[Object state comparisons]
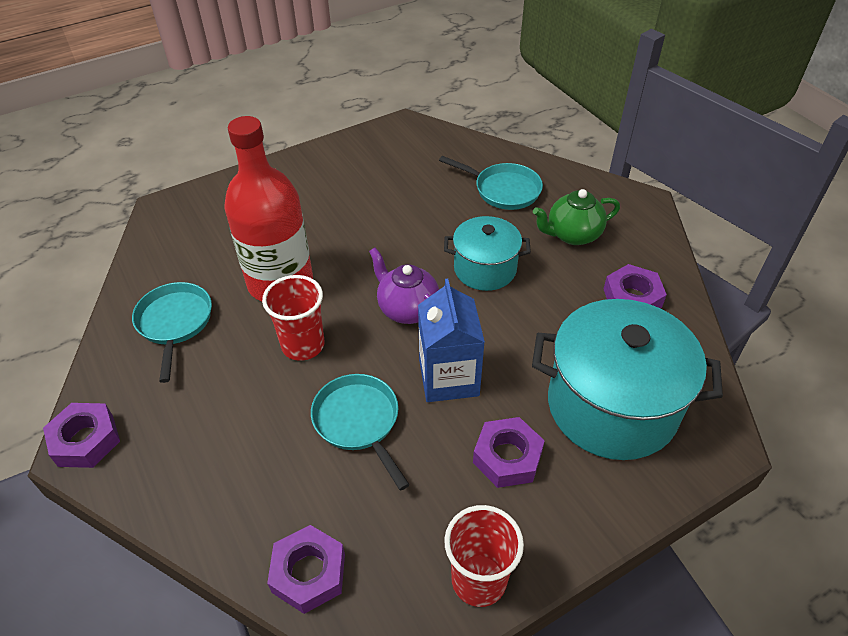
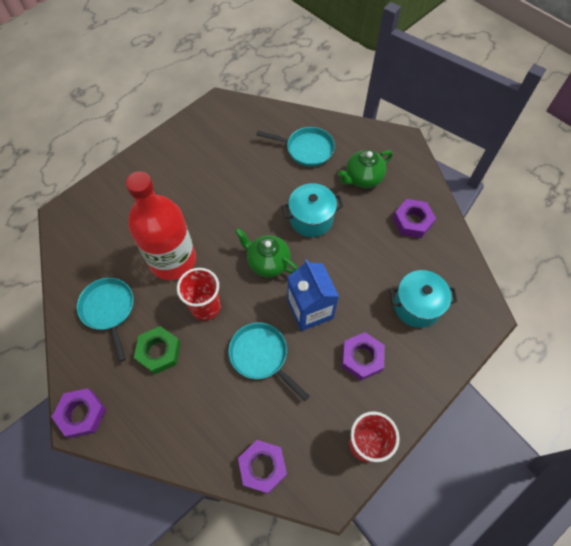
camera: 15 degrees left, 15 degrees up
(219, 386) = (159, 352): none -> green nut
(407, 309) = (267, 262): purple teapot -> green teapot
(612, 406) = (417, 306): turquoise pot -> turquoise pot, size x0.57

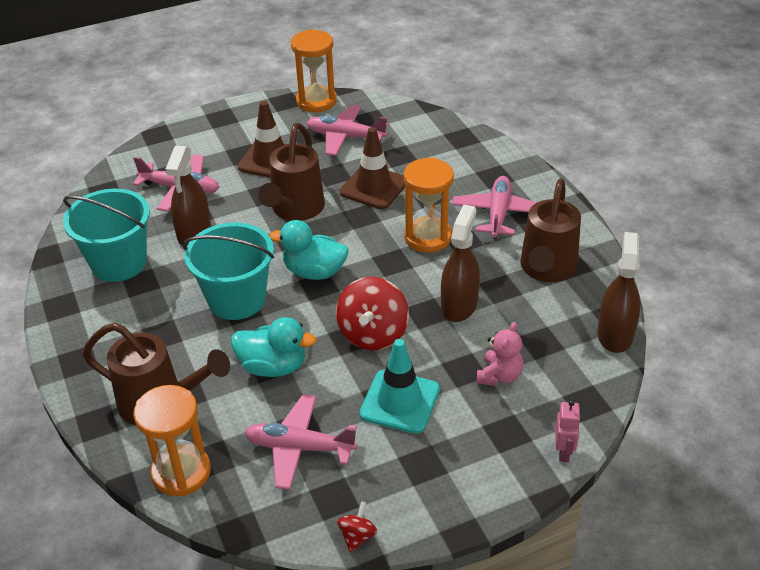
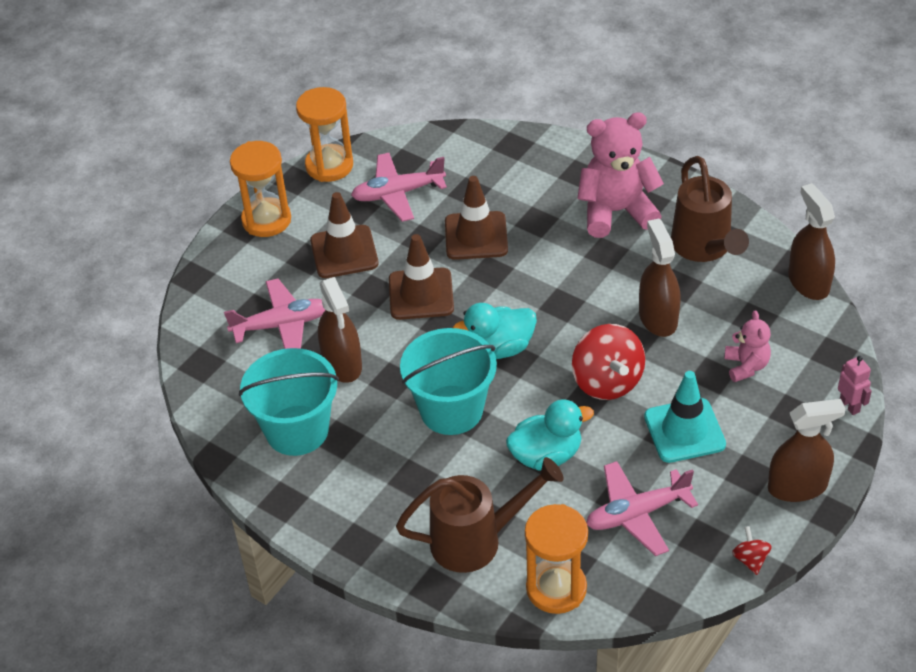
camera: 30 degrees left, 5 degrees up
(295, 210) = (421, 294): brown watering can -> brown traffic cone
(427, 237) = (572, 264): orange hourglass -> orange hourglass (266, 220)
(454, 497) = (797, 487): none -> brown spray bottle
(498, 214) = (616, 212): pink plane -> pink teddy bear

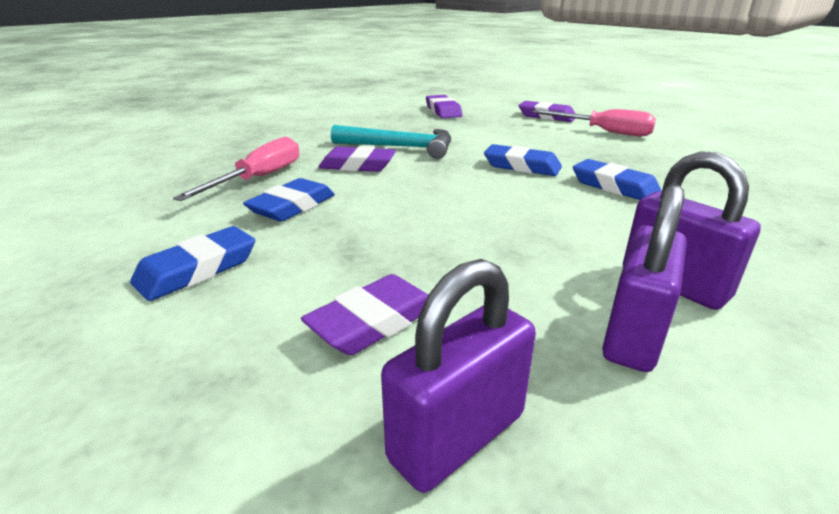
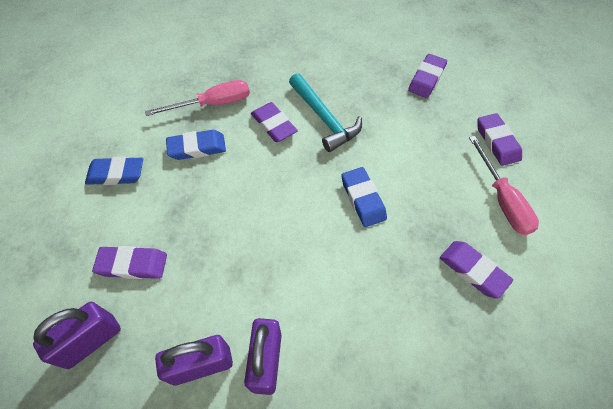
camera: 45 degrees right, 30 degrees up
(457, 436) = (91, 341): purple padlock -> purple padlock turned 45 degrees counterclockwise
(614, 186) = (381, 268): blue eraser -> none
(663, 160) = (473, 270): none -> purple eraser

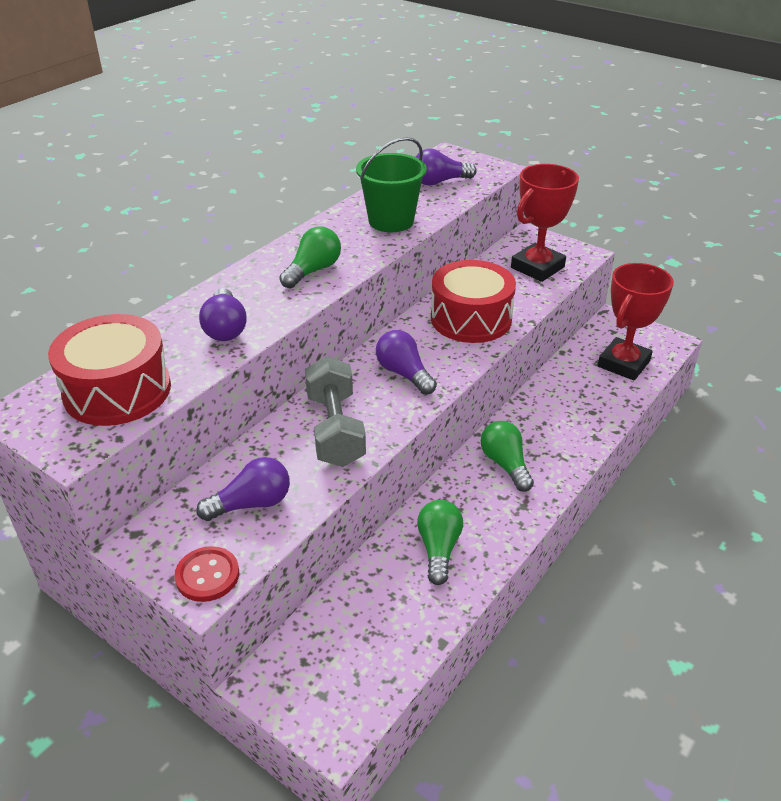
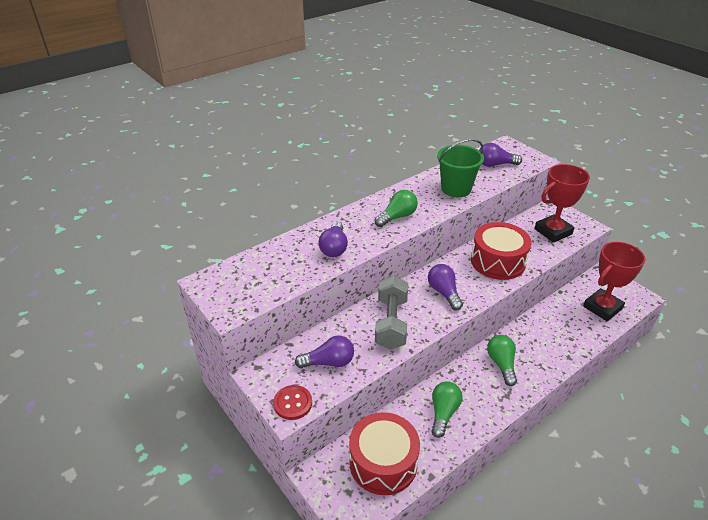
camera: 15 degrees right, 0 degrees up
(117, 390) = (262, 278): red drum -> red drum (383, 462)

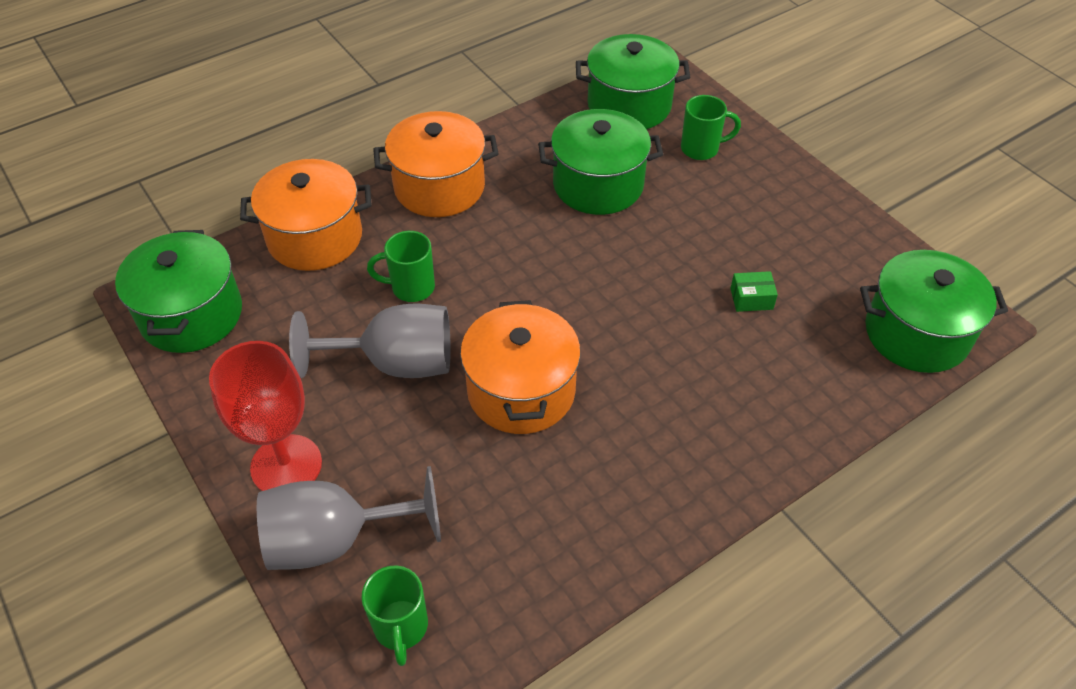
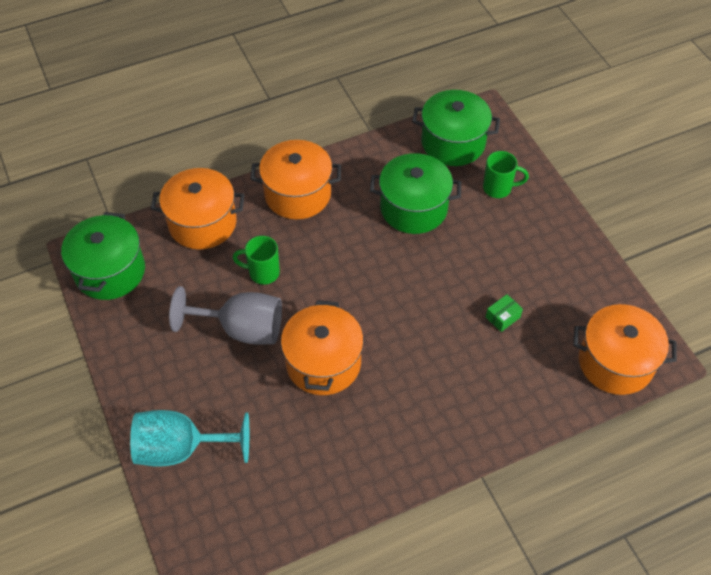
camera: 10 degrees right, 5 degrees up
(286, 465) = (157, 392): red goblet -> none
(335, 539) = (181, 448): grey goblet -> turquoise goblet
(401, 628) = (213, 514): green mug -> none
(751, 299) = (502, 317): green box -> green box turned 45 degrees counterclockwise
(916, 333) = (615, 362): green pot -> orange pot

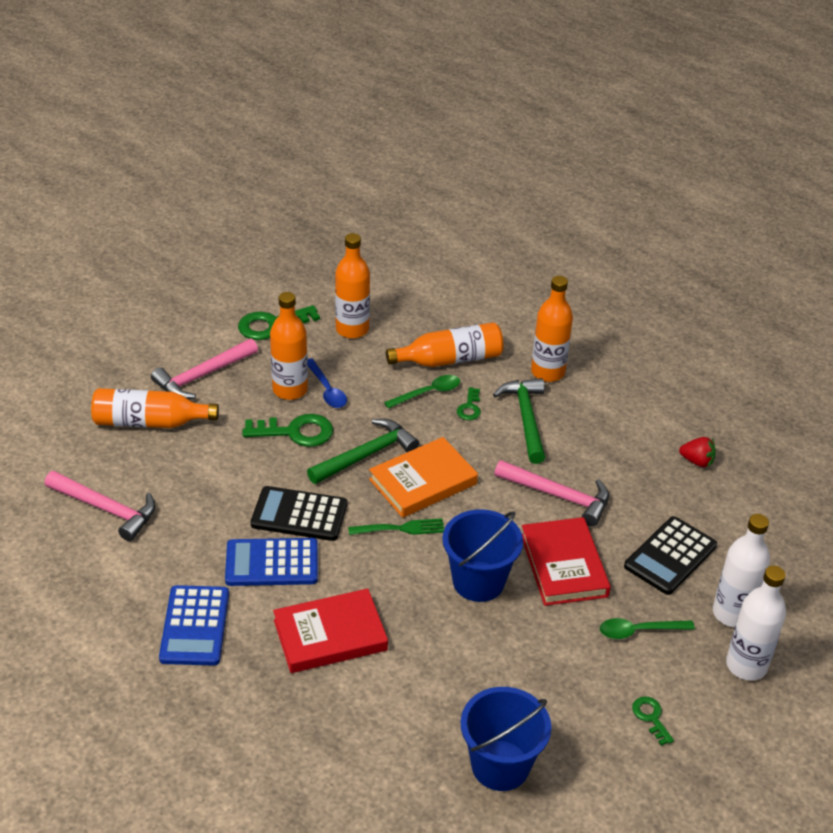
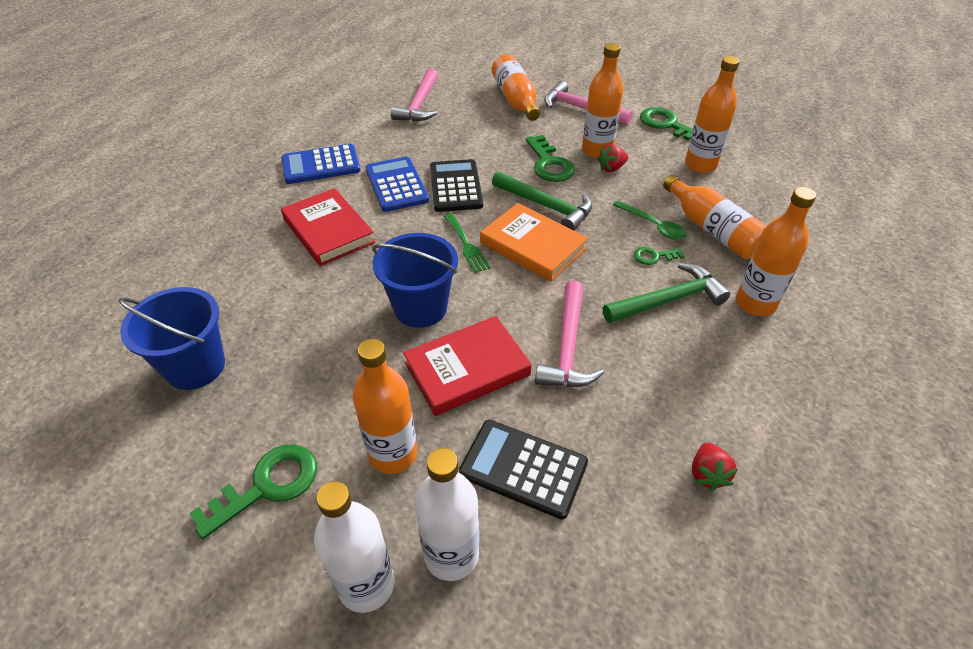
camera: 75 degrees right, 5 degrees up
(327, 390) = (611, 168): blue spoon -> red strawberry
(639, 631) = (393, 454): green spoon -> orange bottle
(651, 717) = (267, 486): green key -> green key, size x1.85

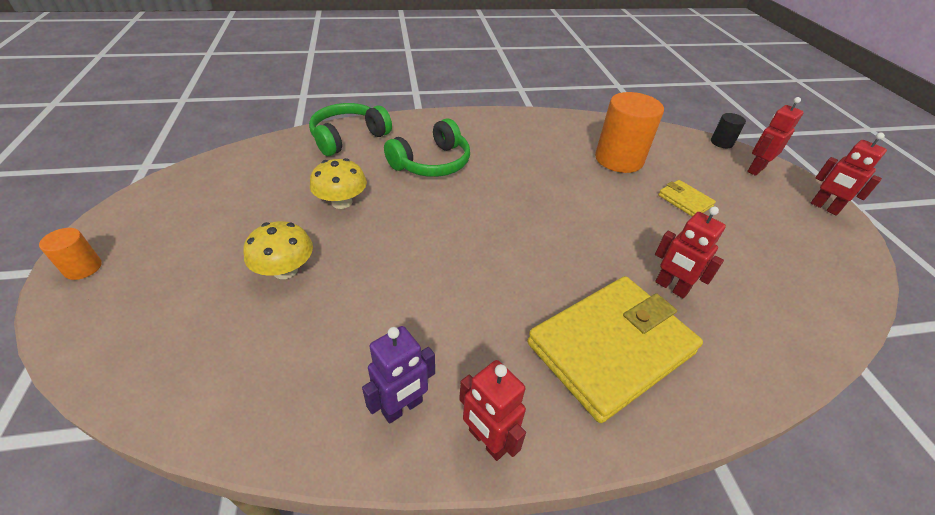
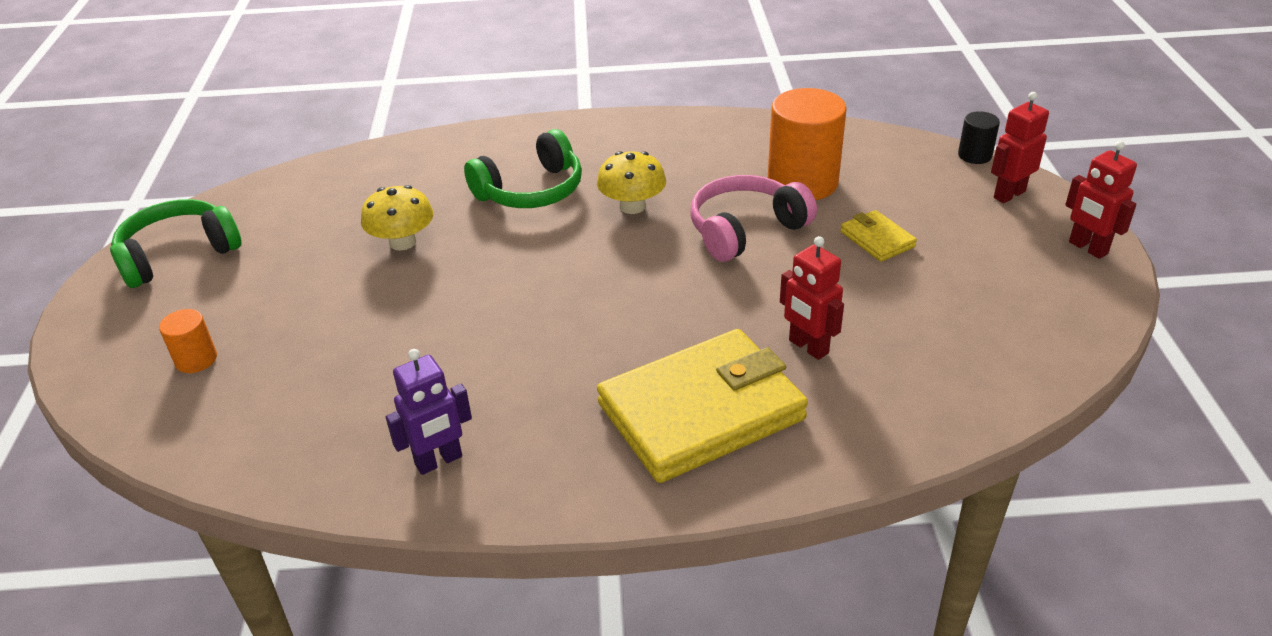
camera: 10 degrees right, 5 degrees down
(83, 268) = (96, 316): orange cylinder -> orange cylinder (196, 360)
(285, 270) = (324, 321): yellow mushroom -> yellow mushroom (632, 206)
(348, 137) = (423, 157): green headphones -> green headphones (178, 254)
(487, 441) = (526, 494): red robot -> none
(592, 193) = (745, 230): none -> pink headphones

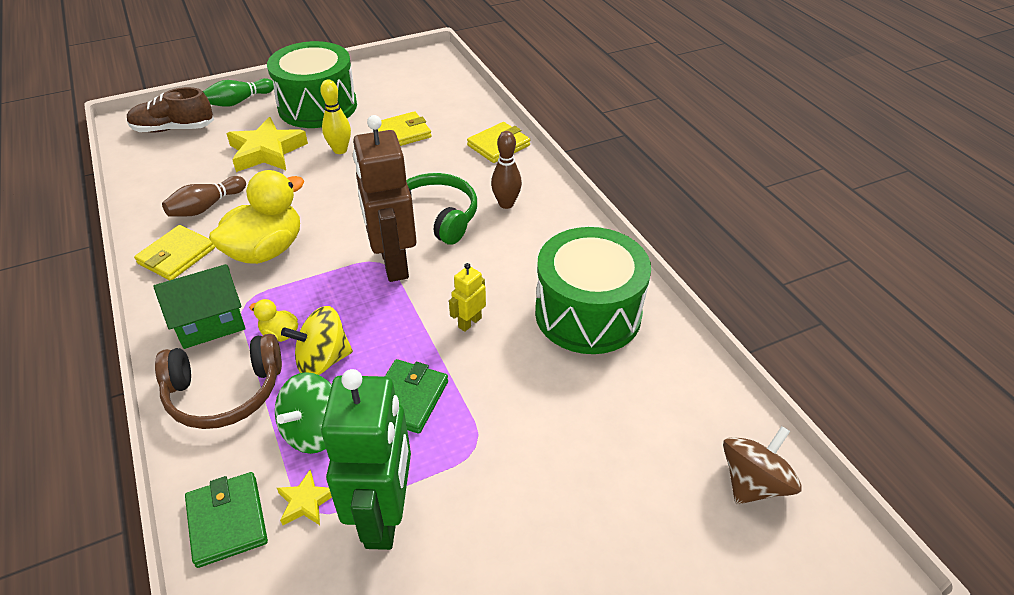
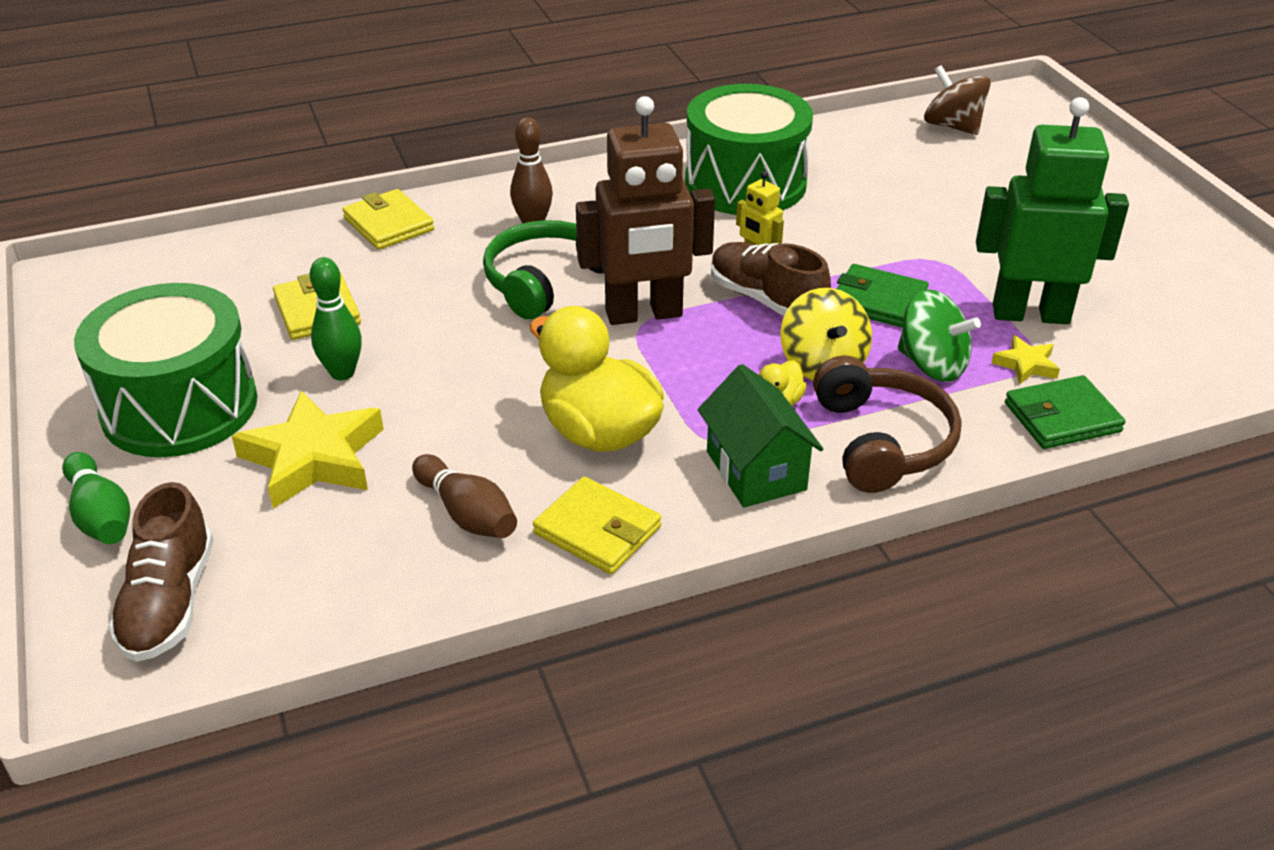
camera: 85 degrees left, 5 degrees down
(340, 150) = (342, 373): yellow bowling pin -> green bowling pin
(410, 327) = (766, 300): none -> brown shoe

_BRIEF:_ What lines in the records above include the string "turned"? Copy each one.

_RESPONSE FOR THIS EXERCISE:_
(457, 436) = (91, 341): purple padlock -> purple padlock turned 45 degrees counterclockwise
(751, 299) = (502, 317): green box -> green box turned 45 degrees counterclockwise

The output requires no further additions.